» Tarea planteada
Reproduce sin cambios las líneas que van desde la que contiene "green square: moved 6 px right, 8 px up" hasta el final de los ítems, incluidas esa primera línea y la última. Omite de la respuesta las líneas de imagen.

» Ítems mostrados
★ ★ ★ ★ ★ ★ ★

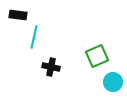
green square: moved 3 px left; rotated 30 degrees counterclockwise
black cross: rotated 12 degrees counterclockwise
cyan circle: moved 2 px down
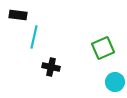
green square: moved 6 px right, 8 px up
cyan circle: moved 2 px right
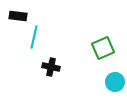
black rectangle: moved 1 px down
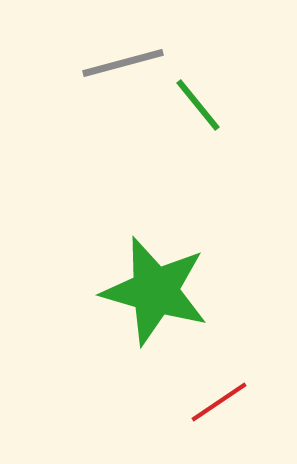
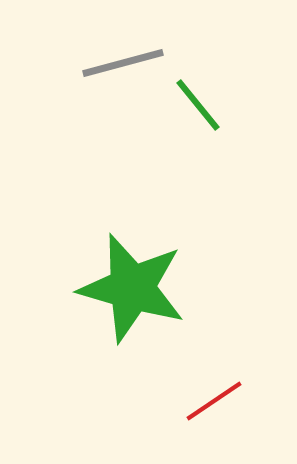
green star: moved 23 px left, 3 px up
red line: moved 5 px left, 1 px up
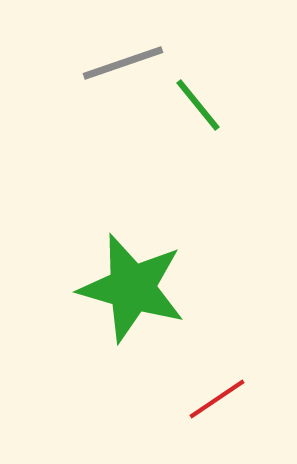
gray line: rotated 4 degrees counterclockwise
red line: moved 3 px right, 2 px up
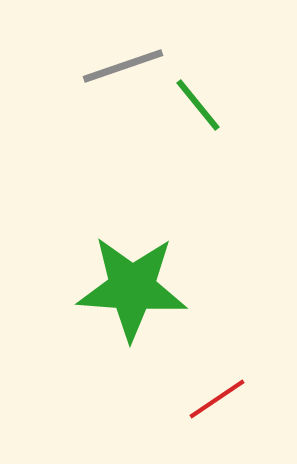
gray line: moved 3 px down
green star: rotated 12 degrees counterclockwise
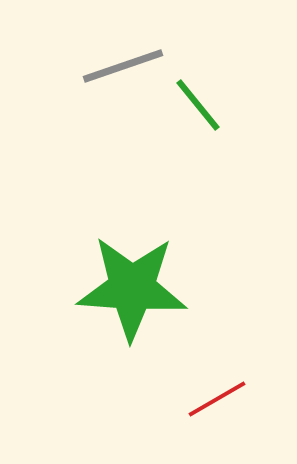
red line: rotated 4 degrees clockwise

★ ★ ★ ★ ★ ★ ★

» Respuesta
green square: moved 6 px right, 8 px up
cyan circle: moved 2 px right
black rectangle: moved 1 px down
green star: moved 23 px left, 3 px up
red line: moved 5 px left, 1 px up
gray line: rotated 4 degrees counterclockwise
red line: moved 3 px right, 2 px up
gray line: moved 3 px down
green star: rotated 12 degrees counterclockwise
red line: rotated 4 degrees clockwise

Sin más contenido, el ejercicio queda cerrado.